_DATA EXCERPTS_
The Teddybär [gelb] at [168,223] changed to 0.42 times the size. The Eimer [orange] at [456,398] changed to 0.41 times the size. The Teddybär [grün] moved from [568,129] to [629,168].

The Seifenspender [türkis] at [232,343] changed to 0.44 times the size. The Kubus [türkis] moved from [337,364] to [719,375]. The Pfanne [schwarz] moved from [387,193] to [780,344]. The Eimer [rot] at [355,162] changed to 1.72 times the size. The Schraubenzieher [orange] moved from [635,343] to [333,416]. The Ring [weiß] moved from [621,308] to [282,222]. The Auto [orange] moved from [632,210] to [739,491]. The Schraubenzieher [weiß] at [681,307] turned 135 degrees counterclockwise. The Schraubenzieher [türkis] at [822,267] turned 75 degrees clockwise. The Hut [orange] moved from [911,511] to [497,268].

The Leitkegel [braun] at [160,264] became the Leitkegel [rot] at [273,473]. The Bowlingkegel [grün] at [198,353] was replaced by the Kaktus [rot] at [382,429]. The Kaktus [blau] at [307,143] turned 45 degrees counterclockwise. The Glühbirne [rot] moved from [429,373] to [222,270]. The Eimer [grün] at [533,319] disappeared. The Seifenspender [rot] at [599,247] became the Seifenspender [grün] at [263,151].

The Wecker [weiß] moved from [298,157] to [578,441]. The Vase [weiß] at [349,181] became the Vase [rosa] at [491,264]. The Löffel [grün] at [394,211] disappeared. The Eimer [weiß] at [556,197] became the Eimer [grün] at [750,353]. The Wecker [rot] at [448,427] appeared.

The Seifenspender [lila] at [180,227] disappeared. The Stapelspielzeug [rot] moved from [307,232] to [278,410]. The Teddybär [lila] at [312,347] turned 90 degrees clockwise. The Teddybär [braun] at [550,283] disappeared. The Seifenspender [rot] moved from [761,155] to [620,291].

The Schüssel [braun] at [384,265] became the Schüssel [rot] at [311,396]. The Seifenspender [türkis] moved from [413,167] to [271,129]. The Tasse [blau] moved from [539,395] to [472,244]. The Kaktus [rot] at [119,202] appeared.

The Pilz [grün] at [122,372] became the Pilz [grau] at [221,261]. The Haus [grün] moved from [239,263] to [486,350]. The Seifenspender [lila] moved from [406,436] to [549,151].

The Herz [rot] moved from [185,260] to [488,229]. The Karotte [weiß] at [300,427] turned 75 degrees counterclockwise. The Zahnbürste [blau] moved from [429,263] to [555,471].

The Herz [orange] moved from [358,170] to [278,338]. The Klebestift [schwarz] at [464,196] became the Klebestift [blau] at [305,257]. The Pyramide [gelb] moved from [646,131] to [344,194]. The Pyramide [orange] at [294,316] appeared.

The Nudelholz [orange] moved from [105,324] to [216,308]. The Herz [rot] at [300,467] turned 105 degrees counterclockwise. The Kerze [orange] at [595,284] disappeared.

_TASK GOAL_
Gather up every line in the data above that contains the word "disappeared", copying each one.

_OUTPUT_
The Leitkegel [braun] at [160,264] became the Leitkegel [rot] at [273,473]. The Bowlingkegel [grün] at [198,353] was replaced by the Kaktus [rot] at [382,429]. The Kaktus [blau] at [307,143] turned 45 degrees counterclockwise. The Glühbirne [rot] moved from [429,373] to [222,270]. The Eimer [grün] at [533,319] disappeared. The Seifenspender [rot] at [599,247] became the Seifenspender [grün] at [263,151].
The Wecker [weiß] moved from [298,157] to [578,441]. The Vase [weiß] at [349,181] became the Vase [rosa] at [491,264]. The Löffel [grün] at [394,211] disappeared. The Eimer [weiß] at [556,197] became the Eimer [grün] at [750,353]. The Wecker [rot] at [448,427] appeared.
The Seifenspender [lila] at [180,227] disappeared. The Stapelspielzeug [rot] moved from [307,232] to [278,410]. The Teddybär [lila] at [312,347] turned 90 degrees clockwise. The Teddybär [braun] at [550,283] disappeared. The Seifenspender [rot] moved from [761,155] to [620,291].
The Nudelholz [orange] moved from [105,324] to [216,308]. The Herz [rot] at [300,467] turned 105 degrees counterclockwise. The Kerze [orange] at [595,284] disappeared.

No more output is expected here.